What the exercise asks:
Look through the data below and extract, unchanged, the lines from the one that contains "(rojo) 201 273" to the one that contains "200 to 508 411", both included.

(Object change listings)
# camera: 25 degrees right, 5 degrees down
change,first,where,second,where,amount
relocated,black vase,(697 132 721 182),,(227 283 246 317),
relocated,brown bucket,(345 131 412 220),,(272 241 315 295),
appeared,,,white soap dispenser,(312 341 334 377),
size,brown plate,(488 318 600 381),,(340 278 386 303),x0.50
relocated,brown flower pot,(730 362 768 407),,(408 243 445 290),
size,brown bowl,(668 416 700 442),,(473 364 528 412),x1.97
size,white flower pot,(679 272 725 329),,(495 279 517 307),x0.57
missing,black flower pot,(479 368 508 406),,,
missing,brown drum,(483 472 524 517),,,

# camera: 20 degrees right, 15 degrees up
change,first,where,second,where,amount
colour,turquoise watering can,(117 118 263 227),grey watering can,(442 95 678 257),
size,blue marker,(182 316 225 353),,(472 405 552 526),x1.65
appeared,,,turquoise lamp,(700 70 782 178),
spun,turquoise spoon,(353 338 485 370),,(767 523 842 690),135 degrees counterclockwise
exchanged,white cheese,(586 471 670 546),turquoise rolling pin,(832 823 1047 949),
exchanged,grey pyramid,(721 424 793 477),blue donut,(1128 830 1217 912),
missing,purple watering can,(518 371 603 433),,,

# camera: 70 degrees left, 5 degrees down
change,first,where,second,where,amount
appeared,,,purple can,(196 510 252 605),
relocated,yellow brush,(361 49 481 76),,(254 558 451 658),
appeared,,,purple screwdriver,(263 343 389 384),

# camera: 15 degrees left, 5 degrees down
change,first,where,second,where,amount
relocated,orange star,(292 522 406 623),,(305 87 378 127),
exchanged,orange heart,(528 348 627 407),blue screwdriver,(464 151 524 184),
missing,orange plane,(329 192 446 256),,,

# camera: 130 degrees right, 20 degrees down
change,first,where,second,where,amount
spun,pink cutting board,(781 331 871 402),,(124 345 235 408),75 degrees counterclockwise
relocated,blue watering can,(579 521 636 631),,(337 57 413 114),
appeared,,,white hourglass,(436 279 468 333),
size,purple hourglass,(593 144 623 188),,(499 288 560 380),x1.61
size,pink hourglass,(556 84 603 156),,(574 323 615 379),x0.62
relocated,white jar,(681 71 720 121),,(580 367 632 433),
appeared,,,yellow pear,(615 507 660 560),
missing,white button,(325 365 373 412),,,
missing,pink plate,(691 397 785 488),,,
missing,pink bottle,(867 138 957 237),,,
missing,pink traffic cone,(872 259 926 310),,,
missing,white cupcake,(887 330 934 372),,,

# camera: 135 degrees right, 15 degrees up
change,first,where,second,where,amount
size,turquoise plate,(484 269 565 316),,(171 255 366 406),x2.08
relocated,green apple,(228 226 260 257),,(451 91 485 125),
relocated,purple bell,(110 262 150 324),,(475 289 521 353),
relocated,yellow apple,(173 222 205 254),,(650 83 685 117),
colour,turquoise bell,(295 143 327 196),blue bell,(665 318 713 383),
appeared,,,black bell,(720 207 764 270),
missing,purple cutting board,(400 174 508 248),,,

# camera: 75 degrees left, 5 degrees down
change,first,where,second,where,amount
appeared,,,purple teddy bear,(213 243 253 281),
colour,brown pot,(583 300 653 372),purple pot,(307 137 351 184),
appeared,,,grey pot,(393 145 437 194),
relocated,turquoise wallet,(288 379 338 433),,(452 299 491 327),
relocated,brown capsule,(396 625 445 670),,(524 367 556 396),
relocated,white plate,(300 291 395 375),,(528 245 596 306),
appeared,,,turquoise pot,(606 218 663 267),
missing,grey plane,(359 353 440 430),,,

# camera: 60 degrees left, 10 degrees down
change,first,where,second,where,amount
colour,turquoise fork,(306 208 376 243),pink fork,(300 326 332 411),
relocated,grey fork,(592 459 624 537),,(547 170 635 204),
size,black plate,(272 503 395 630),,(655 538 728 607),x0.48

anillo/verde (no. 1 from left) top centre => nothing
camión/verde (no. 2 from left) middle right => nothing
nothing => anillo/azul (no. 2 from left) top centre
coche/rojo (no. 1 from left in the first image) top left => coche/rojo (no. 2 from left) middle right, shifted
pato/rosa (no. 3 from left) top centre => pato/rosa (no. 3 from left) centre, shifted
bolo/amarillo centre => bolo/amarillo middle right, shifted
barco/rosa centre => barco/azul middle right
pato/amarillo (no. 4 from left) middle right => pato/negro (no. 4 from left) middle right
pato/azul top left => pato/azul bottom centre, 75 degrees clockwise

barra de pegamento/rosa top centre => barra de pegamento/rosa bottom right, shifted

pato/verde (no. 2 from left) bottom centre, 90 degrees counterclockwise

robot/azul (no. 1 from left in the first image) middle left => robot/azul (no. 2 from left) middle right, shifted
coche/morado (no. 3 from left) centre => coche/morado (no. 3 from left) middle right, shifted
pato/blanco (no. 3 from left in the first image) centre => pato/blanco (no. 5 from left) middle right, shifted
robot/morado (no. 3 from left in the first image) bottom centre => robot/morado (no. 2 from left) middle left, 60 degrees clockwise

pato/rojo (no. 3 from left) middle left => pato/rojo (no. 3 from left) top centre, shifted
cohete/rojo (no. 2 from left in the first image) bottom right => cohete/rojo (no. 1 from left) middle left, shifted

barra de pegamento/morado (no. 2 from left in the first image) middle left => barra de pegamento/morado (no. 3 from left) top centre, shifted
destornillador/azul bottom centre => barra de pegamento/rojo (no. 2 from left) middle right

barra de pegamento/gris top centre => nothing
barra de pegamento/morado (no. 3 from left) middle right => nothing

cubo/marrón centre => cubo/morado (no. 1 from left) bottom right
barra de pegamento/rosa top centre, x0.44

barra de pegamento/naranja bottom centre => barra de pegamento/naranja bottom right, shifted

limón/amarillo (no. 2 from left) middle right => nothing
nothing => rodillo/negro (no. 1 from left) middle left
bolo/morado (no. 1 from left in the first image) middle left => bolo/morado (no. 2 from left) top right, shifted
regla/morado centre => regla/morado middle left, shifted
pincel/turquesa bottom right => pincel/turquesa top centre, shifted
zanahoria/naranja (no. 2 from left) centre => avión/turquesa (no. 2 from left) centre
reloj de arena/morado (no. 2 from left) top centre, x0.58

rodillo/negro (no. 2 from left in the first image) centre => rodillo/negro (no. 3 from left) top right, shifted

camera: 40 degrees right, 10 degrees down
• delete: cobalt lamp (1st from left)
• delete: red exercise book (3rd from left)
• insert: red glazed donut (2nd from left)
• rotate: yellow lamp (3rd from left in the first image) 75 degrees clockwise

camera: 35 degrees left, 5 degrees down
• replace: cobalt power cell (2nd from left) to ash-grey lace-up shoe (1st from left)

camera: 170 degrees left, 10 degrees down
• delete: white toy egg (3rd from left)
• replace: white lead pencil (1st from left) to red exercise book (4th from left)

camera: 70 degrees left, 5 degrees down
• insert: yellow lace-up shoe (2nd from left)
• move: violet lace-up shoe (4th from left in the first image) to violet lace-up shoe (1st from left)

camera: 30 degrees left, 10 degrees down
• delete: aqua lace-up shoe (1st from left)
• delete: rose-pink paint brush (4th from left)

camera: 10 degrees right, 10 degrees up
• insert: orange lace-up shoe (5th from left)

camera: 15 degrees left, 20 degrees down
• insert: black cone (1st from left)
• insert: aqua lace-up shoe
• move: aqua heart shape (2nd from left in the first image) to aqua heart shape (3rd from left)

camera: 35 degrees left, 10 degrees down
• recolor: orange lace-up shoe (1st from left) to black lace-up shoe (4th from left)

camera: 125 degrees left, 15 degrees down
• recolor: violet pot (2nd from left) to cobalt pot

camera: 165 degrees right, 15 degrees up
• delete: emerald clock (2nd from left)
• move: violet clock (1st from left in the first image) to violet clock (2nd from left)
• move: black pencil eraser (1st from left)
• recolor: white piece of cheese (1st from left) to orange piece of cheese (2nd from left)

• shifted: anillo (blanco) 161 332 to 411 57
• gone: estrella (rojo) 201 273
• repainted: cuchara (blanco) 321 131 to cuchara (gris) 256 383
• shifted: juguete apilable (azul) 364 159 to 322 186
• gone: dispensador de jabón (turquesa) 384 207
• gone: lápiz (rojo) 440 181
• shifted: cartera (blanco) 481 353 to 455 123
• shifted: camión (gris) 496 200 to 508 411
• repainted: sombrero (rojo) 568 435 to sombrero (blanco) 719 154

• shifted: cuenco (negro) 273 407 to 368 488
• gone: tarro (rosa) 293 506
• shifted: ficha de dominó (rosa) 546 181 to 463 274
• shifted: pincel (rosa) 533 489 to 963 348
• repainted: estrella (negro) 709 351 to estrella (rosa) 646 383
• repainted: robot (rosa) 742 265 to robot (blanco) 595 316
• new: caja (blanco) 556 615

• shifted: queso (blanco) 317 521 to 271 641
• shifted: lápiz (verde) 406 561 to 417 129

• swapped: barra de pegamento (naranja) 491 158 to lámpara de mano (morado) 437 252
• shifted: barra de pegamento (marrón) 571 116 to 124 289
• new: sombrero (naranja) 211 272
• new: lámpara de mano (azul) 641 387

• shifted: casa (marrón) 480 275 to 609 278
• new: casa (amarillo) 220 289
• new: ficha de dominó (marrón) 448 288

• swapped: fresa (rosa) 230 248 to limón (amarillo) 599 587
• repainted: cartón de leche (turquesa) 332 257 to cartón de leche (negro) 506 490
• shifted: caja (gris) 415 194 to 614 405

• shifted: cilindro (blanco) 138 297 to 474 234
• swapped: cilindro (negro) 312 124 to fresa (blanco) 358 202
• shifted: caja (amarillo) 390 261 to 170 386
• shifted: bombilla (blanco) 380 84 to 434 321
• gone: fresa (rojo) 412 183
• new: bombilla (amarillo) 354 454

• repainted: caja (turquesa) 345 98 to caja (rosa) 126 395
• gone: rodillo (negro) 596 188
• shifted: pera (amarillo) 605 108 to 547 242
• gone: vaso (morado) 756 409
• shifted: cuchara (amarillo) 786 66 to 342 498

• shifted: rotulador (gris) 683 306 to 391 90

Solution below:
• gone: estrella (rojo) 201 273
• repainted: cuchara (blanco) 321 131 to cuchara (gris) 256 383
• shifted: juguete apilable (azul) 364 159 to 322 186
• gone: dispensador de jabón (turquesa) 384 207
• gone: lápiz (rojo) 440 181
• shifted: cartera (blanco) 481 353 to 455 123
• shifted: camión (gris) 496 200 to 508 411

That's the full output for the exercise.